DATA RECORDS:
-----

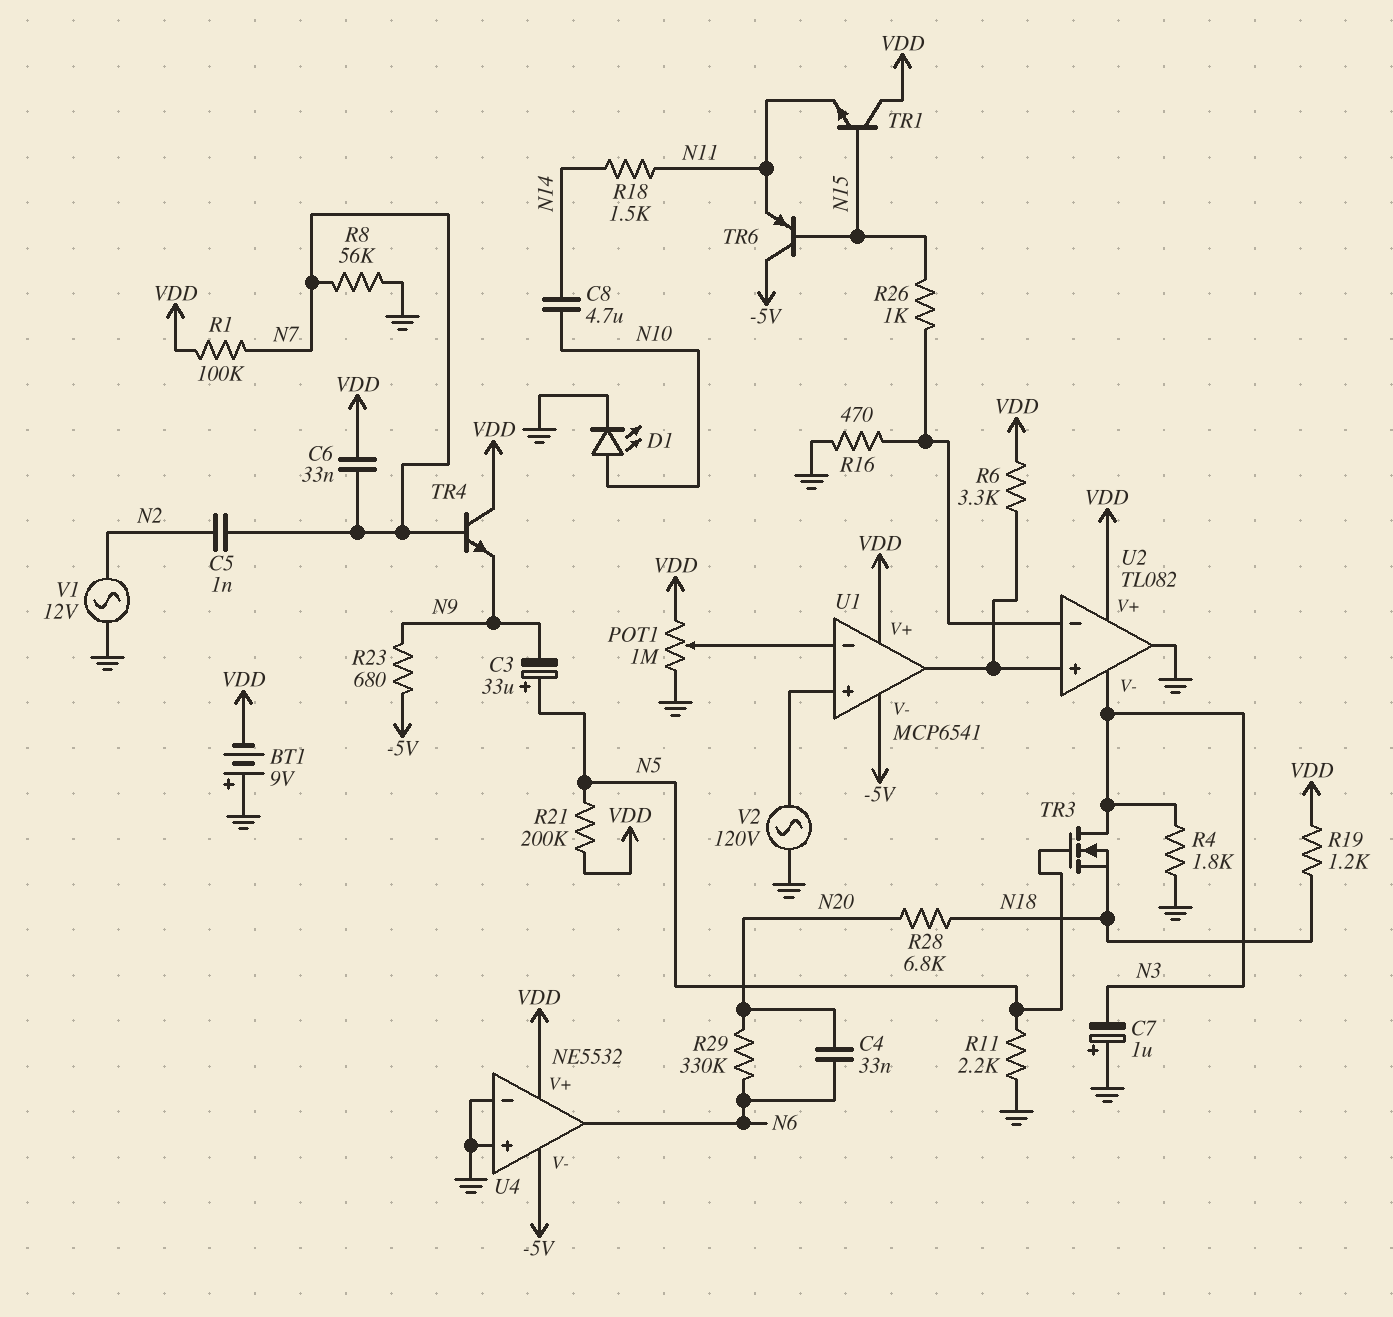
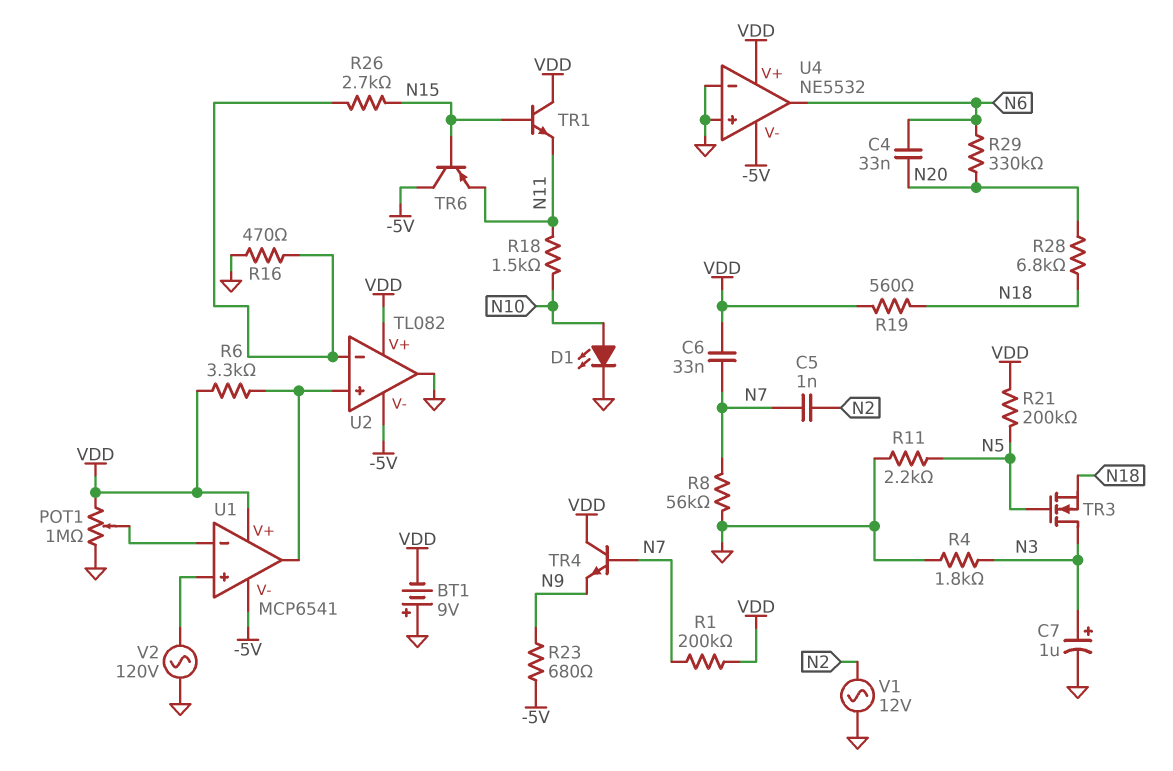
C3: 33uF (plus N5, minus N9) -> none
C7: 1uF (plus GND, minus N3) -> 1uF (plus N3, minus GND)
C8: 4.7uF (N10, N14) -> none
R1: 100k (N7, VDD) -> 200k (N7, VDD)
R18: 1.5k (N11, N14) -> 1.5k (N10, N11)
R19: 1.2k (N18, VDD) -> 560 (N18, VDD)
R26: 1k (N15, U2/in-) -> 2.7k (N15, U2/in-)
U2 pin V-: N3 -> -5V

-----

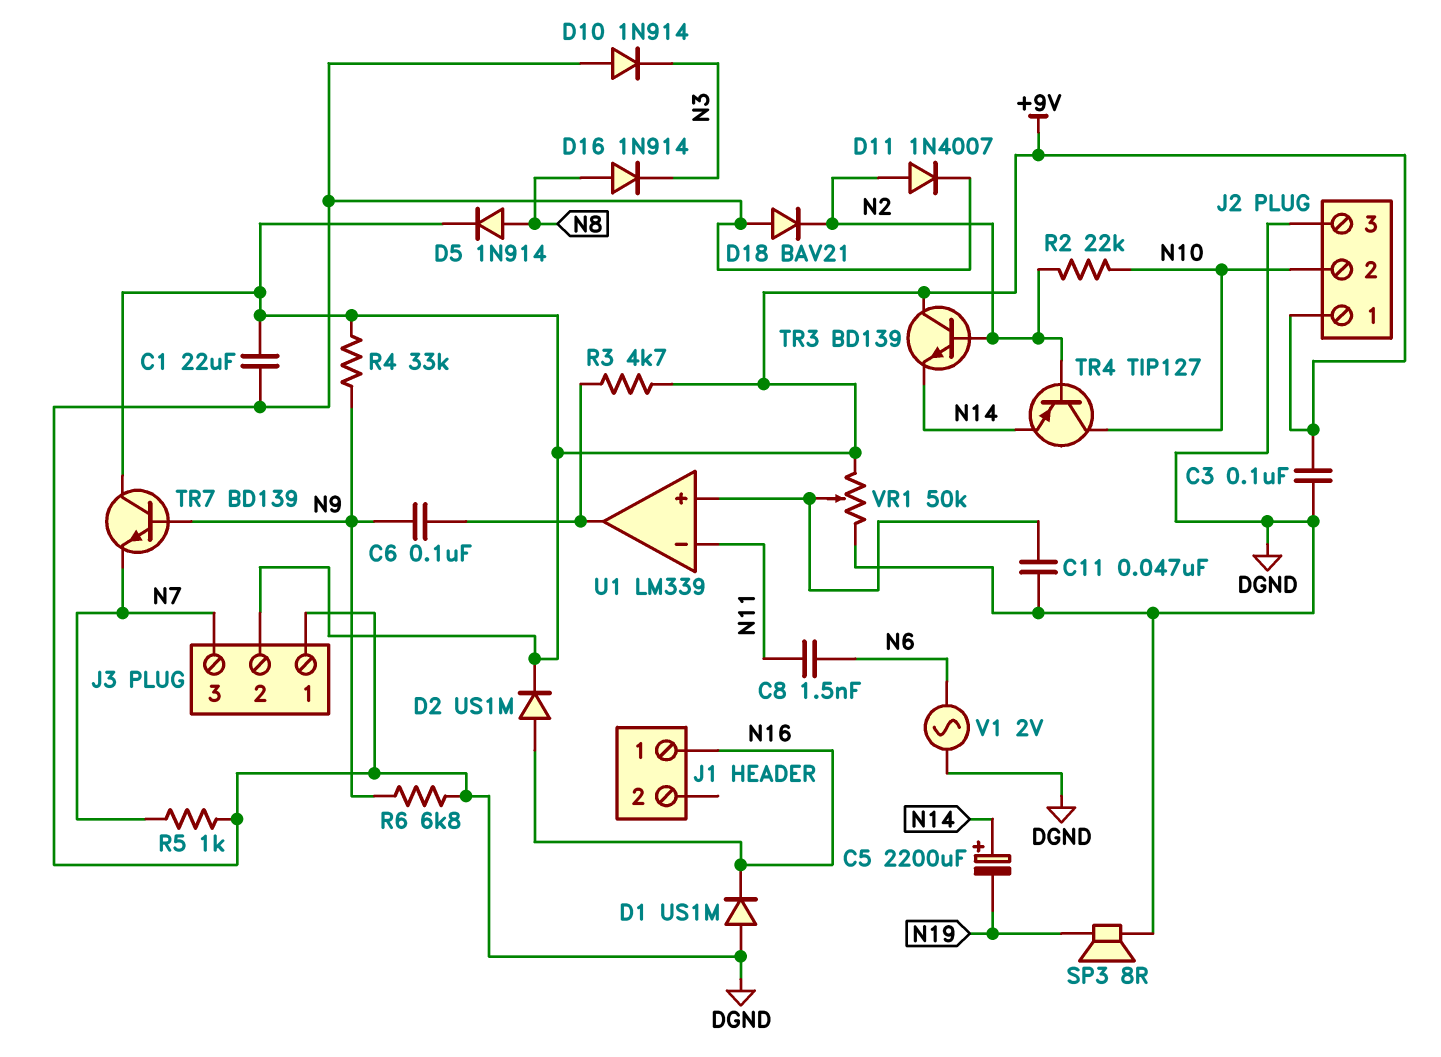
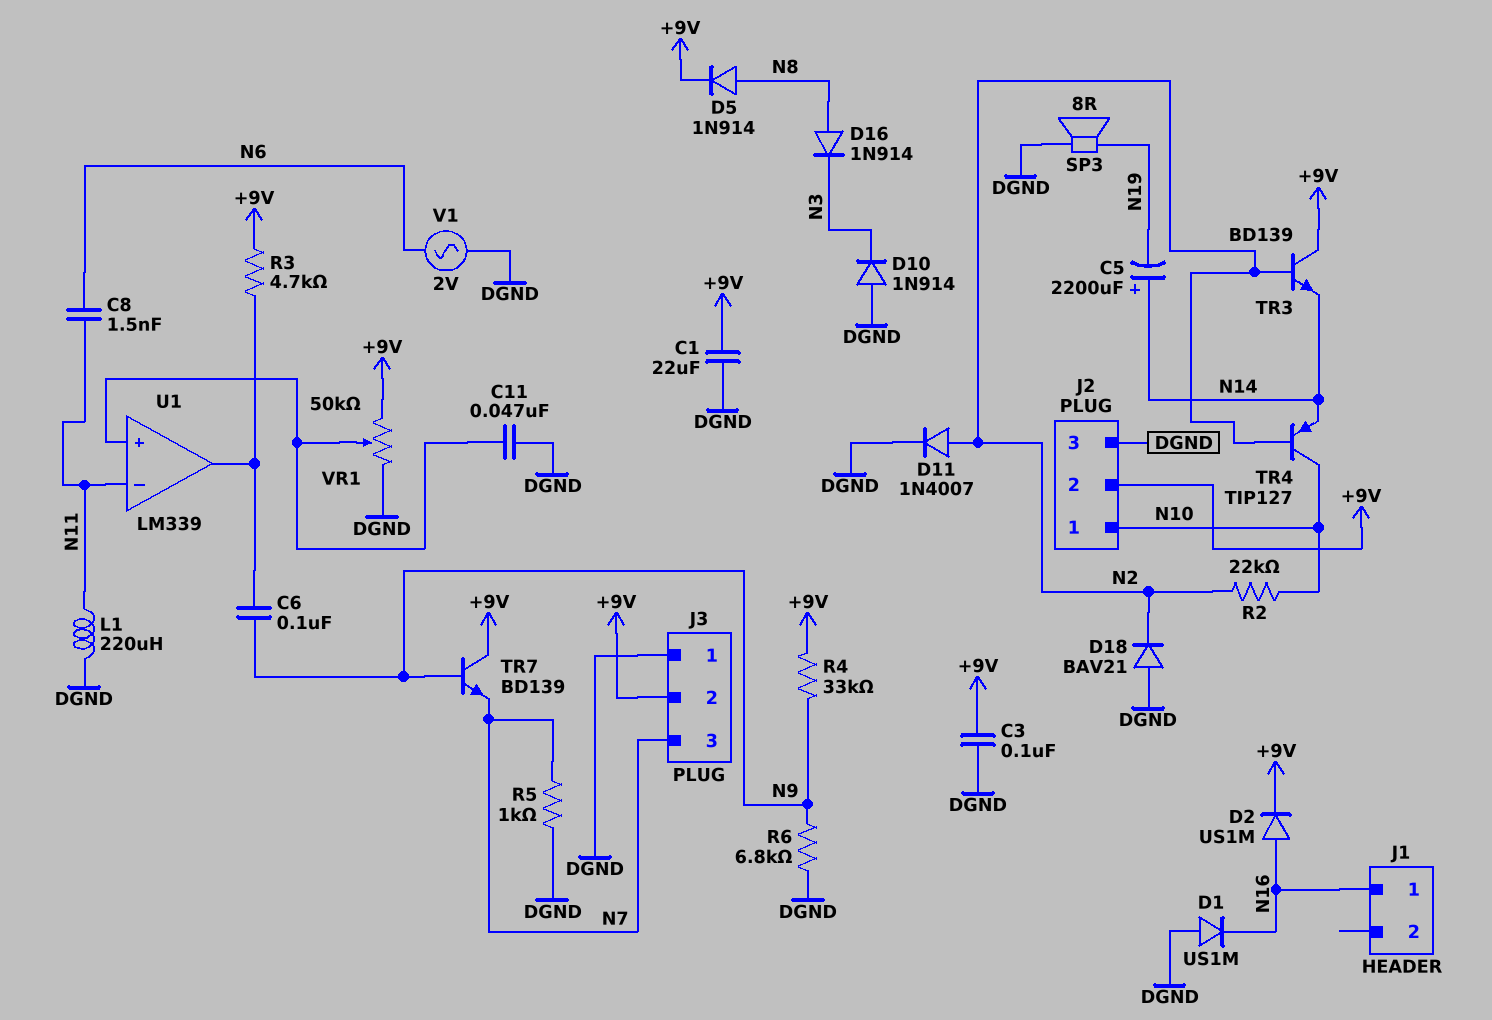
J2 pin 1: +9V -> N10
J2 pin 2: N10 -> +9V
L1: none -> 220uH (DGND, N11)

-----

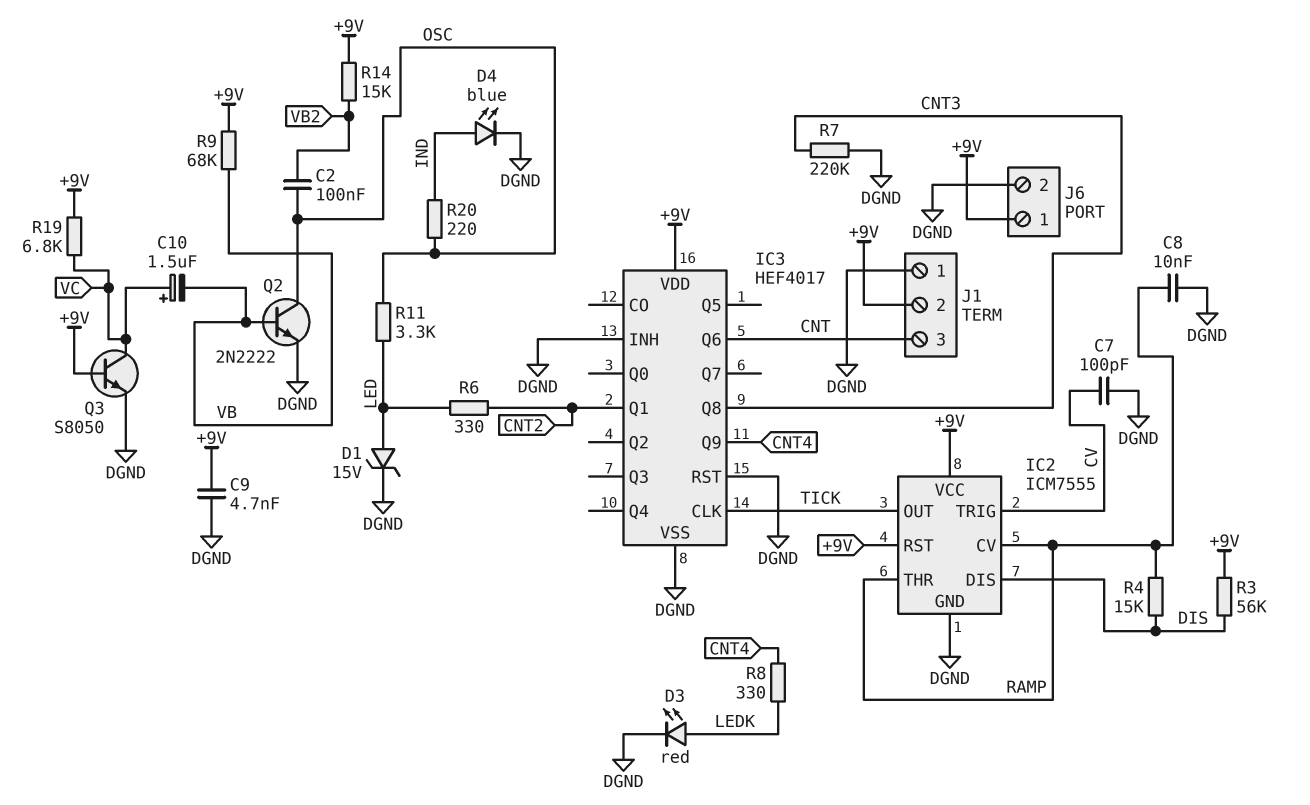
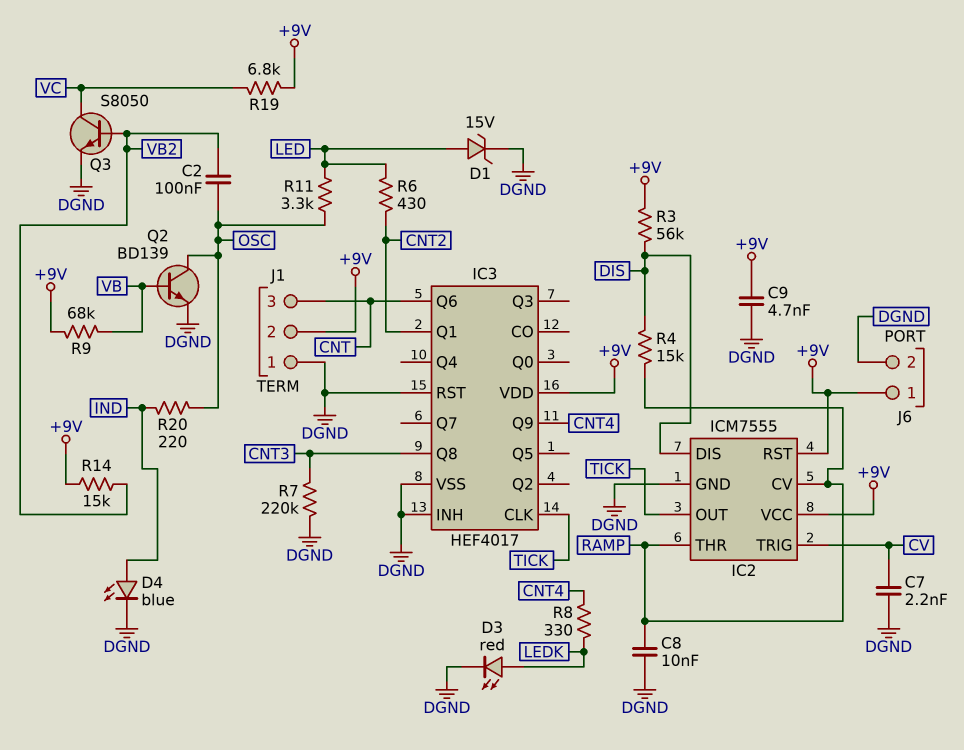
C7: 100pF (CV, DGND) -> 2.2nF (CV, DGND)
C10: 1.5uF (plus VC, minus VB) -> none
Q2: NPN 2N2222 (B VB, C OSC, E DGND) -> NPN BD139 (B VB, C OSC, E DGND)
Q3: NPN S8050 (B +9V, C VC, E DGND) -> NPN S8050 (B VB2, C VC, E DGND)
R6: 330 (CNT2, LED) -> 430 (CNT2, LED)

-----

EXERCISE REQUIREMENTS:
From the line holding "Q2: NPN 2N2222" to the line holding "R6: 330 (CNT2, LED) -> 430 (CNT2, LED)", inclusive, restate each line above exactly as written.

EXERCISE RESPONSE:
Q2: NPN 2N2222 (B VB, C OSC, E DGND) -> NPN BD139 (B VB, C OSC, E DGND)
Q3: NPN S8050 (B +9V, C VC, E DGND) -> NPN S8050 (B VB2, C VC, E DGND)
R6: 330 (CNT2, LED) -> 430 (CNT2, LED)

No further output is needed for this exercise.